======== INPUT DATA ========

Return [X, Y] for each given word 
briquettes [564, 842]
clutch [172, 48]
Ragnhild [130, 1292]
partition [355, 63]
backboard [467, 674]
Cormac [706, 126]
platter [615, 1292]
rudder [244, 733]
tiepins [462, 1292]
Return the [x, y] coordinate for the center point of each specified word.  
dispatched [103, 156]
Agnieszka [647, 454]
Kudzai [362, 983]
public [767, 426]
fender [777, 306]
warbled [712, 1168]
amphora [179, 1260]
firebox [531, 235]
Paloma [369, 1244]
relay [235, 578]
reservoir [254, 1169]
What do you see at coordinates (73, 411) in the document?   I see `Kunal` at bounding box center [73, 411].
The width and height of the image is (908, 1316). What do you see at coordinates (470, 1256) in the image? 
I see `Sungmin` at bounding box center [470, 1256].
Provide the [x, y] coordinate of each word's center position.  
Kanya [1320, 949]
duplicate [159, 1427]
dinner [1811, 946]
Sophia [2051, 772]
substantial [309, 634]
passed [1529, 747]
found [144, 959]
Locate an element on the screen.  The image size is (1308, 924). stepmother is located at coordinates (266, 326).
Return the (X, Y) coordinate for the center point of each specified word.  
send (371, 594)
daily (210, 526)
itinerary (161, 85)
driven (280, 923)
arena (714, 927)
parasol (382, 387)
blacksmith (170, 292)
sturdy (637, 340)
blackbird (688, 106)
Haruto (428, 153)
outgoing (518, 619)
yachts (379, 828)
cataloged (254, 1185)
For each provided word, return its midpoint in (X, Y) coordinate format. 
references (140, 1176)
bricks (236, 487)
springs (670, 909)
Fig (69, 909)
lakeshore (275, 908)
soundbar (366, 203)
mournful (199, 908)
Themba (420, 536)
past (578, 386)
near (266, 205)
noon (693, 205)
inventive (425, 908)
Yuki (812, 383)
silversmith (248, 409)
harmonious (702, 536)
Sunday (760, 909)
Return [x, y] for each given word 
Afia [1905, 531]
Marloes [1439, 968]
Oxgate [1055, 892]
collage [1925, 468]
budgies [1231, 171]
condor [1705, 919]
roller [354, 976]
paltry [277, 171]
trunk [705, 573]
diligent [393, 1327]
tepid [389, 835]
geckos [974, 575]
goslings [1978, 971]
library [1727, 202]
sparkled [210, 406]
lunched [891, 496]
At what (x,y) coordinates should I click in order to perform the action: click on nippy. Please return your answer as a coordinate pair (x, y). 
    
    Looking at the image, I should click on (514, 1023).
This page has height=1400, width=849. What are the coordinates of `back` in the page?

========

#### [YOUR TASK]
Rewrite every row above as a numbered list, leaving out any blank lines.

#### [THE RESULT]
1. Return [X, Y] for each given word 
2. briquettes [564, 842]
3. clutch [172, 48]
4. Ragnhild [130, 1292]
5. partition [355, 63]
6. backboard [467, 674]
7. Cormac [706, 126]
8. platter [615, 1292]
9. rudder [244, 733]
10. tiepins [462, 1292]
11. Return the [x, y] coordinate for the center point of each specified word.  
12. dispatched [103, 156]
13. Agnieszka [647, 454]
14. Kudzai [362, 983]
15. public [767, 426]
16. fender [777, 306]
17. warbled [712, 1168]
18. amphora [179, 1260]
19. firebox [531, 235]
20. Paloma [369, 1244]
21. relay [235, 578]
22. reservoir [254, 1169]
23. What do you see at coordinates (73, 411) in the document?   I see `Kunal` at bounding box center [73, 411].
24. The width and height of the image is (908, 1316). What do you see at coordinates (470, 1256) in the image? 
25. I see `Sungmin` at bounding box center [470, 1256].
26. Provide the [x, y] coordinate of each word's center position.  
27. Kanya [1320, 949]
28. duplicate [159, 1427]
29. dinner [1811, 946]
30. Sophia [2051, 772]
31. substantial [309, 634]
32. passed [1529, 747]
33. found [144, 959]
34. Locate an element on the screen.  The image size is (1308, 924). stepmother is located at coordinates (266, 326).
35. Return the (X, Y) coordinate for the center point of each specified word.  
36. send (371, 594)
37. daily (210, 526)
38. itinerary (161, 85)
39. driven (280, 923)
40. arena (714, 927)
41. parasol (382, 387)
42. blacksmith (170, 292)
43. sturdy (637, 340)
44. blackbird (688, 106)
45. Haruto (428, 153)
46. outgoing (518, 619)
47. yachts (379, 828)
48. cataloged (254, 1185)
49. For each provided word, return its midpoint in (X, Y) coordinate format. 
50. references (140, 1176)
51. bricks (236, 487)
52. springs (670, 909)
53. Fig (69, 909)
54. lakeshore (275, 908)
55. soundbar (366, 203)
56. mournful (199, 908)
57. Themba (420, 536)
58. past (578, 386)
59. near (266, 205)
60. noon (693, 205)
61. inventive (425, 908)
62. Yuki (812, 383)
63. silversmith (248, 409)
64. harmonious (702, 536)
65. Sunday (760, 909)
66. Return [x, y] for each given word 
67. Afia [1905, 531]
68. Marloes [1439, 968]
69. Oxgate [1055, 892]
70. collage [1925, 468]
71. budgies [1231, 171]
72. condor [1705, 919]
73. roller [354, 976]
74. paltry [277, 171]
75. trunk [705, 573]
76. diligent [393, 1327]
77. tepid [389, 835]
78. geckos [974, 575]
79. goslings [1978, 971]
80. library [1727, 202]
81. sparkled [210, 406]
82. lunched [891, 496]
83. At what (x,y) coordinates should I click in order to perform the action: click on nippy. Please return your answer as a coordinate pair (x, y). 
84.     Looking at the image, I should click on (514, 1023).
85. This page has height=1400, width=849. What are the coordinates of `back` in the page?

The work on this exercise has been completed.